» YOUR OBJECTIVE: Rewrite each of the following items, swapping "weathered wood at center" for "pale wood at center" wherever it occurs and leaving everything else as it is.

[begin PROVIDED INFORMATION]

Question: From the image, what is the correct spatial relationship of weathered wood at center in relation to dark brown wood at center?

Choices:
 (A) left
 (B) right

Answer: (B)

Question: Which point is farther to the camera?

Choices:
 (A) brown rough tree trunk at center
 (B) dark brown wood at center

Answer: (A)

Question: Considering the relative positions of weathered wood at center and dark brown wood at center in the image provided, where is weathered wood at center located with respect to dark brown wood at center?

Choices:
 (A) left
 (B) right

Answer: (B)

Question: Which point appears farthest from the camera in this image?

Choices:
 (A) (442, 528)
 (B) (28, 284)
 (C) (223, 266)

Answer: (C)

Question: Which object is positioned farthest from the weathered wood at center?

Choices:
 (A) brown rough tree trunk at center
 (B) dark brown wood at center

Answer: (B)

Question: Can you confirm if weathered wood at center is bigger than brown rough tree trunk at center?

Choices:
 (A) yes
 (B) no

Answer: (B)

[end PROVIDED INFORMATION]

» RESULT:
Question: From the image, what is the correct spatial relationship of pale wood at center in relation to dark brown wood at center?

Choices:
 (A) left
 (B) right

Answer: (B)

Question: Which point is farther to the camera?

Choices:
 (A) brown rough tree trunk at center
 (B) dark brown wood at center

Answer: (A)

Question: Considering the relative positions of pale wood at center and dark brown wood at center in the image provided, where is pale wood at center located with respect to dark brown wood at center?

Choices:
 (A) left
 (B) right

Answer: (B)

Question: Which point appears farthest from the camera in this image?

Choices:
 (A) (442, 528)
 (B) (28, 284)
 (C) (223, 266)

Answer: (C)

Question: Which object is positioned farthest from the pale wood at center?

Choices:
 (A) brown rough tree trunk at center
 (B) dark brown wood at center

Answer: (B)

Question: Can you confirm if pale wood at center is bigger than brown rough tree trunk at center?

Choices:
 (A) yes
 (B) no

Answer: (B)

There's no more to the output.